_Task details_
Your task is to transcribe the lines from the start of the data below through the line containing "none -> red 1x1 cone [260,397,307,470]", inclusive, exactly as they stand and without the pictures.

_Material provided_
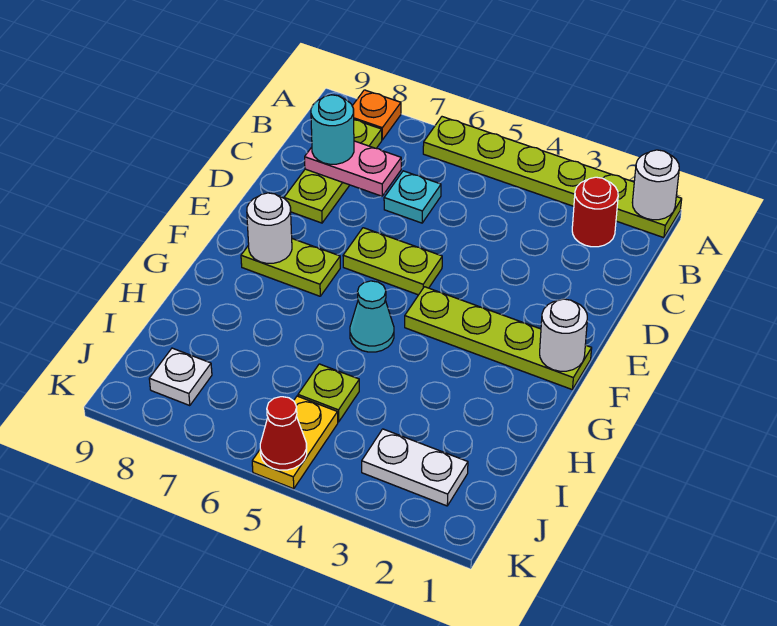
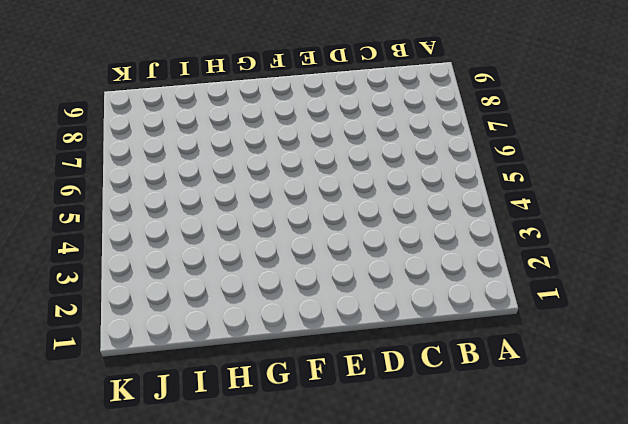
none -> lime 1x6 plate [423,117,682,238]
none -> orange 1x1 plate [352,90,401,140]
none -> red 1x1 round brick [572,177,618,247]

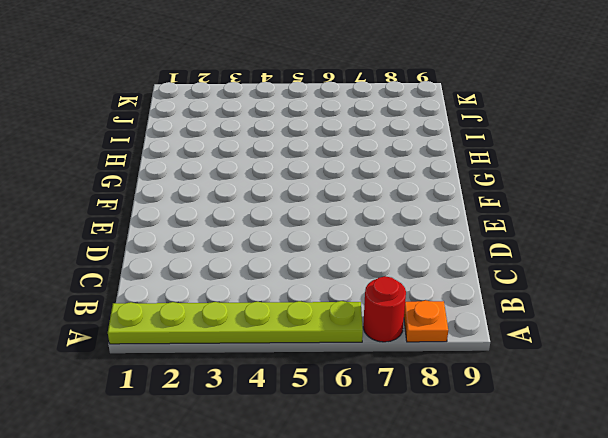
red 1x1 round brick [363,276,406,342] -> red 1x1 round brick moved to [572,177,618,247]
none -> lime 1x3 plate [284,120,382,223]
none -> cyan 1x1 plate [384,171,441,223]
none -> lime 1x2 plate [343,228,442,295]

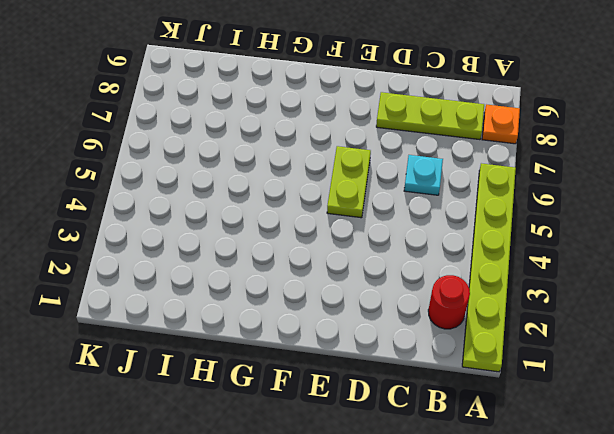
none -> lime 1x4 plate [405,287,592,390]
none -> lime 1x2 plate [241,239,340,296]
none -> cyan 1x1 cone [350,281,394,352]

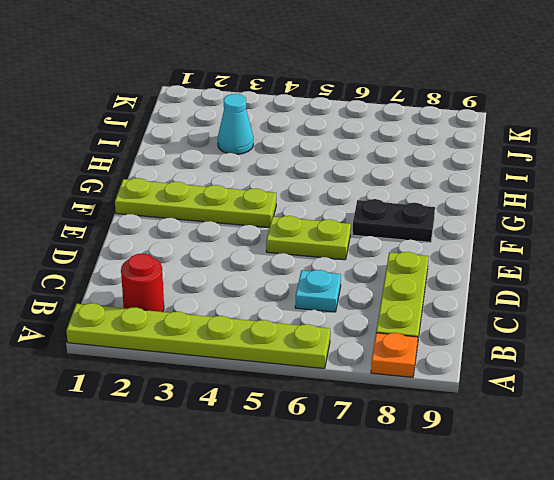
black 1x2 plate [352,199,435,242] -> lime 1x2 plate [241,239,340,296]
cyan 1x1 cone [218,94,253,154] -> cyan 1x1 cone moved to [350,281,394,352]
none -> lime 1x1 plate [298,364,359,422]
none -> white 1x2 plate [362,429,468,506]
none -> yellow 1x2 plate [252,396,338,489]

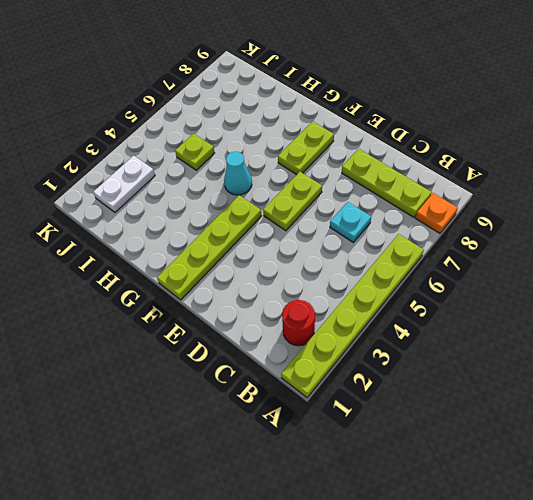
none -> yellow 1x2 plate [252,396,338,489]
none -> white 1x1 plate [149,348,212,406]
none -> white 1x1 round brick [632,150,679,220]

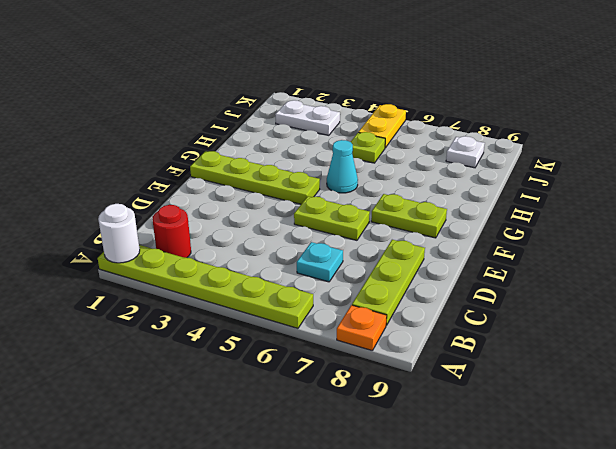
none -> pink 1x2 plate [305,141,401,196]
none -> white 1x1 round brick [540,299,587,371]
none -> white 1x1 round brick [247,193,292,263]

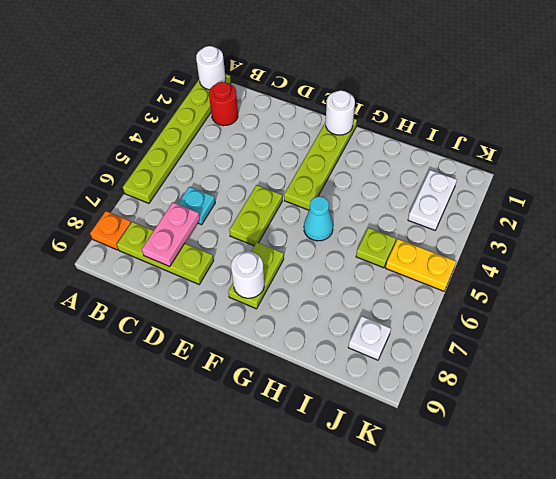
none -> red 1x1 cone [260,397,307,470]
none -> cyan 1x1 round brick [311,95,354,164]

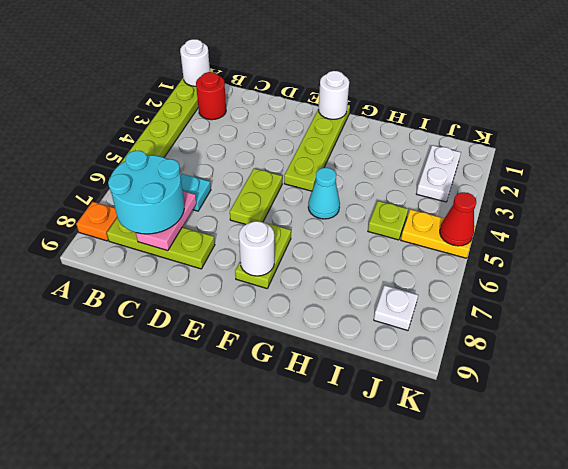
cyan 2x2 round brick [108,151,184,234] -> cyan 1x1 round brick [311,95,354,164]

_Response for this exercise_
none -> lime 1x6 plate [423,117,682,238]
none -> orange 1x1 plate [352,90,401,140]
none -> red 1x1 round brick [572,177,618,247]

red 1x1 round brick [363,276,406,342] -> red 1x1 round brick moved to [572,177,618,247]
none -> lime 1x3 plate [284,120,382,223]
none -> cyan 1x1 plate [384,171,441,223]
none -> lime 1x2 plate [343,228,442,295]

none -> lime 1x4 plate [405,287,592,390]
none -> lime 1x2 plate [241,239,340,296]
none -> cyan 1x1 cone [350,281,394,352]

black 1x2 plate [352,199,435,242] -> lime 1x2 plate [241,239,340,296]
cyan 1x1 cone [218,94,253,154] -> cyan 1x1 cone moved to [350,281,394,352]
none -> lime 1x1 plate [298,364,359,422]
none -> white 1x2 plate [362,429,468,506]
none -> yellow 1x2 plate [252,396,338,489]

none -> yellow 1x2 plate [252,396,338,489]
none -> white 1x1 plate [149,348,212,406]
none -> white 1x1 round brick [632,150,679,220]

none -> pink 1x2 plate [305,141,401,196]
none -> white 1x1 round brick [540,299,587,371]
none -> white 1x1 round brick [247,193,292,263]

none -> red 1x1 cone [260,397,307,470]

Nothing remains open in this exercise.